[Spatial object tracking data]
----

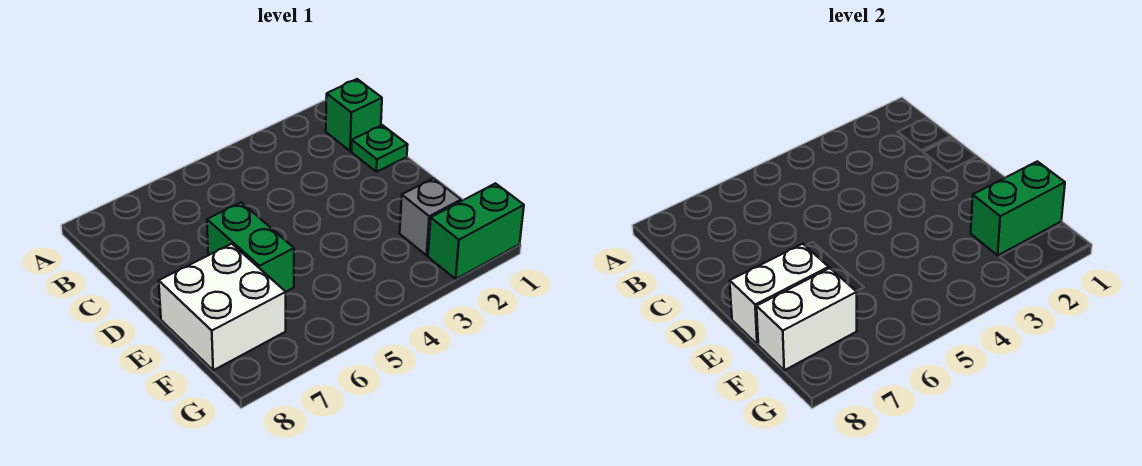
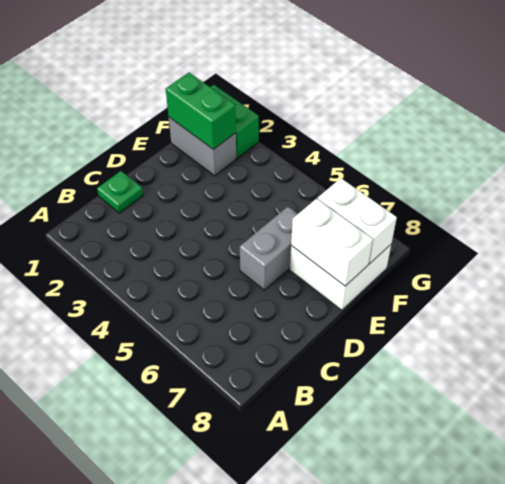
green brick B1 level 1 -> none
green brick D6:E6 level 1 -> grey brick D6:E6 level 1
grey brick F2 level 1 -> grey brick F1:F2 level 1

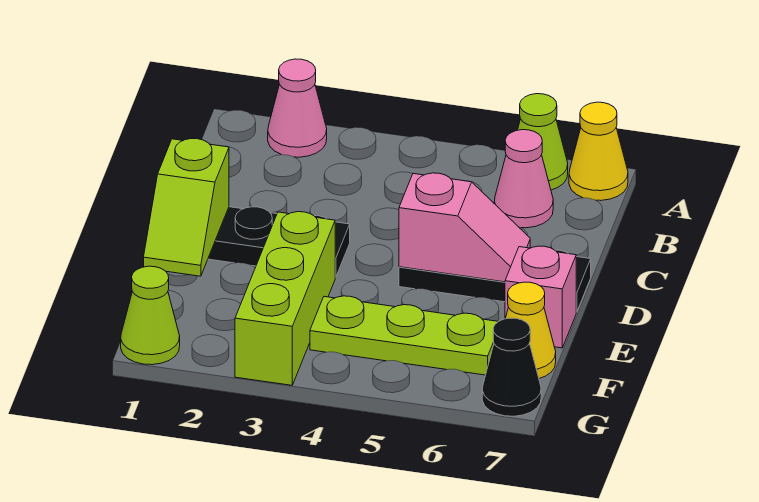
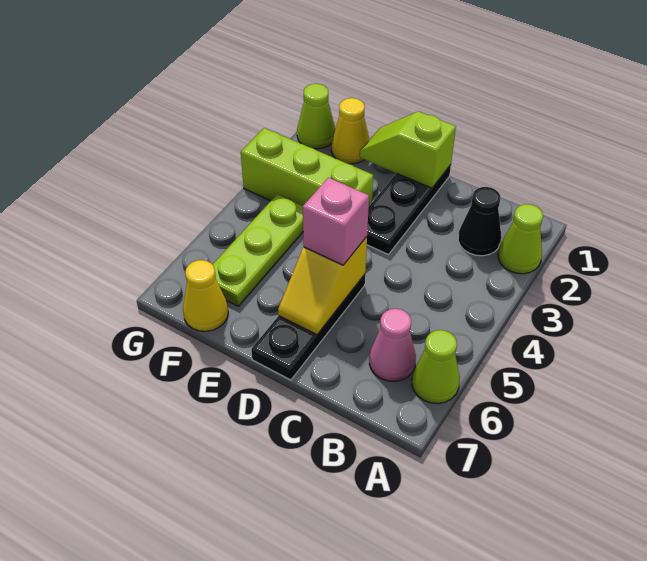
pink cone A2 level 1 -> lime cone A2 level 1
yellow cone A7 level 1 -> yellow cone F1 level 1
pink slope D5:D6 level 2 top 5 -> yellow slope D5:D6 level 2 top 5
pink brick E7 level 1 -> pink brick D5 level 3
black cone G7 level 1 -> black cone B2 level 1

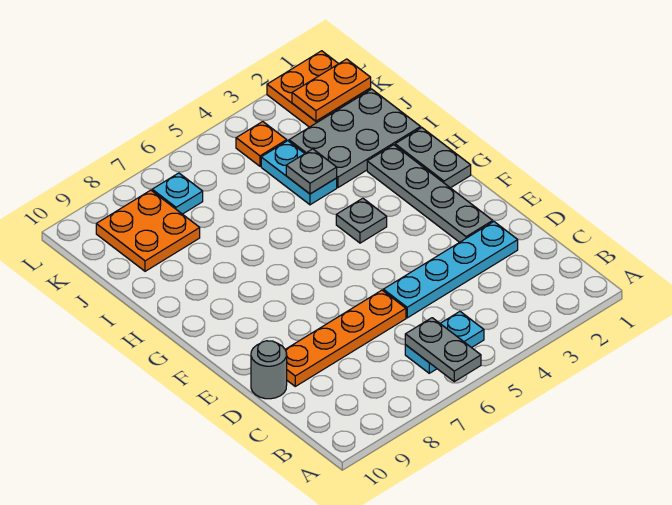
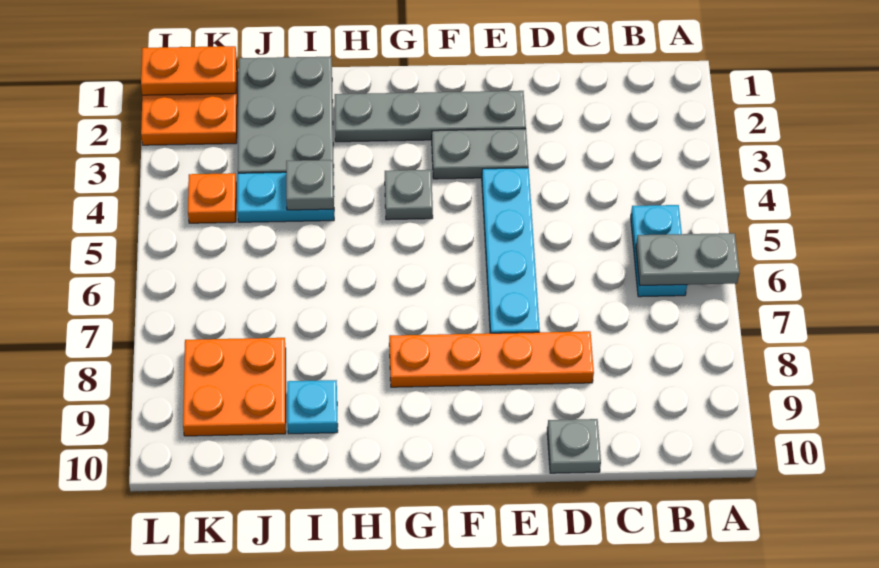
cyan plate D2:D5 level 1 -> cyan plate E4:E7 level 1
orange plate D6:D9 level 1 -> orange plate D8:G8 level 1
grey round brick D10 level 1 -> grey plate D10 level 1
grey plate G1:H1 level 1 -> grey plate E3:F3 level 1
orange plate K1:K2 level 2 -> orange plate K1:L1 level 2
cyan plate K7 level 1 -> cyan plate I9 level 1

----

■ INSTRUCTIONS TO FOLLOW
Output the data above exactly, excluding images.

■ WRITTEN ANSWER
green brick B1 level 1 -> none
green brick D6:E6 level 1 -> grey brick D6:E6 level 1
grey brick F2 level 1 -> grey brick F1:F2 level 1

pink cone A2 level 1 -> lime cone A2 level 1
yellow cone A7 level 1 -> yellow cone F1 level 1
pink slope D5:D6 level 2 top 5 -> yellow slope D5:D6 level 2 top 5
pink brick E7 level 1 -> pink brick D5 level 3
black cone G7 level 1 -> black cone B2 level 1

cyan plate D2:D5 level 1 -> cyan plate E4:E7 level 1
orange plate D6:D9 level 1 -> orange plate D8:G8 level 1
grey round brick D10 level 1 -> grey plate D10 level 1
grey plate G1:H1 level 1 -> grey plate E3:F3 level 1
orange plate K1:K2 level 2 -> orange plate K1:L1 level 2
cyan plate K7 level 1 -> cyan plate I9 level 1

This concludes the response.